## Exercise description
Write out each record below exactly as it appears, with no pictures.

____ Supplied data

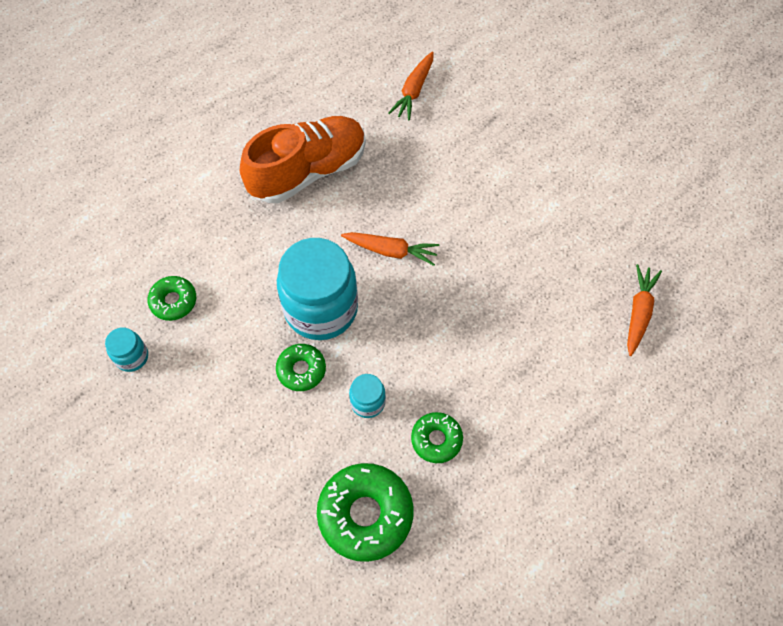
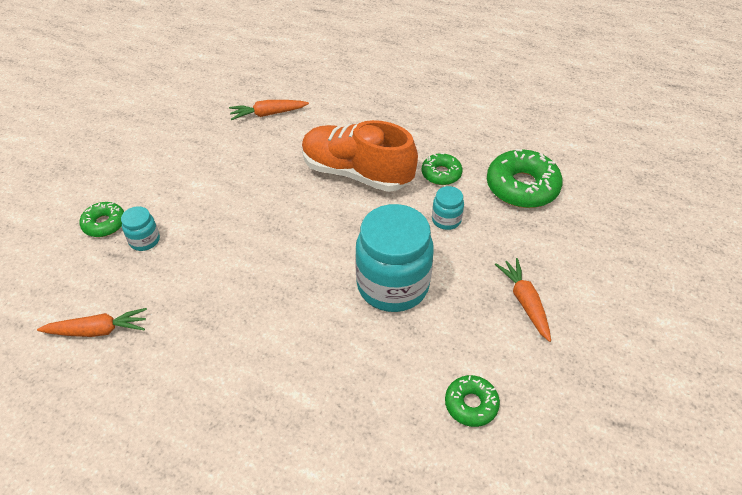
camera: 120 degrees left, 15 degrees down
turquoise jar [105,327,148,372] -> turquoise jar moved to [121,206,160,251]
orange shoe [240,116,366,203] -> orange shoe moved to [302,120,418,192]
green donut [276,344,326,391] -> green donut moved to [80,202,124,237]
orange carrot [341,232,439,266] -> orange carrot moved to [495,258,551,342]

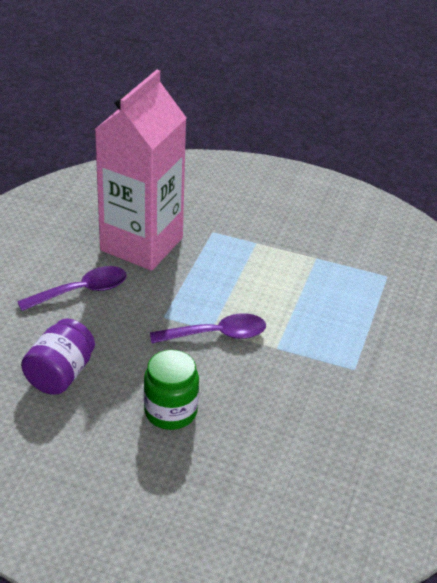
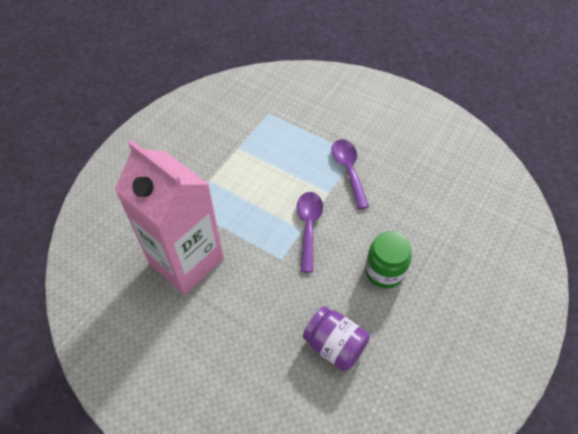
camera: 75 degrees left, 15 degrees up
purple spoon [17,266,127,311] -> purple spoon moved to [331,139,369,209]

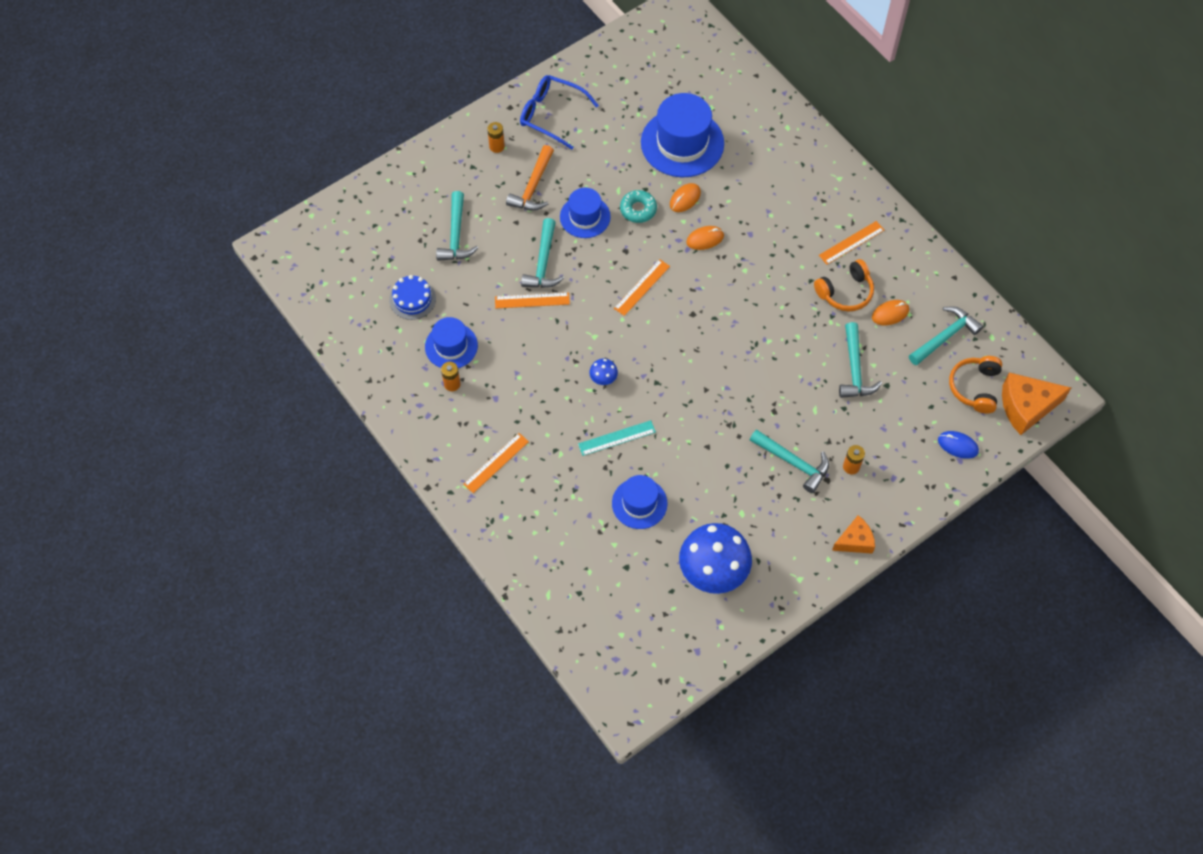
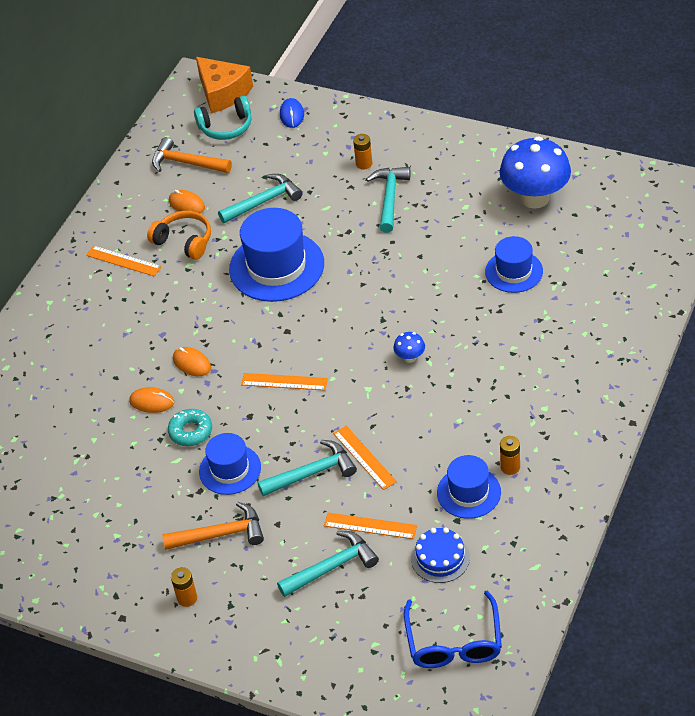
camera: 115 degrees left, 15 degrees down
orange ruler [463,433,529,493] -> orange ruler moved to [324,512,417,539]
blue glasses [520,75,599,149] -> blue glasses moved to [404,590,502,668]
turquoise ruler [578,420,656,456] -> none
blue hat [641,93,724,177] -> blue hat moved to [229,208,324,302]
orange cheese [832,515,875,554] -> none
turquoise hammer [909,306,983,365] -> orange hammer [152,137,232,173]
orange headphones [949,356,1002,414] -> turquoise headphones [194,96,251,140]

________

## Solution
camera: 120 degrees left, 15 degrees down
turquoise jar [105,327,148,372] -> turquoise jar moved to [121,206,160,251]
orange shoe [240,116,366,203] -> orange shoe moved to [302,120,418,192]
green donut [276,344,326,391] -> green donut moved to [80,202,124,237]
orange carrot [341,232,439,266] -> orange carrot moved to [495,258,551,342]

camera: 75 degrees left, 15 degrees up
purple spoon [17,266,127,311] -> purple spoon moved to [331,139,369,209]

camera: 115 degrees left, 15 degrees down
orange ruler [463,433,529,493] -> orange ruler moved to [324,512,417,539]
blue glasses [520,75,599,149] -> blue glasses moved to [404,590,502,668]
turquoise ruler [578,420,656,456] -> none
blue hat [641,93,724,177] -> blue hat moved to [229,208,324,302]
orange cheese [832,515,875,554] -> none
turquoise hammer [909,306,983,365] -> orange hammer [152,137,232,173]
orange headphones [949,356,1002,414] -> turquoise headphones [194,96,251,140]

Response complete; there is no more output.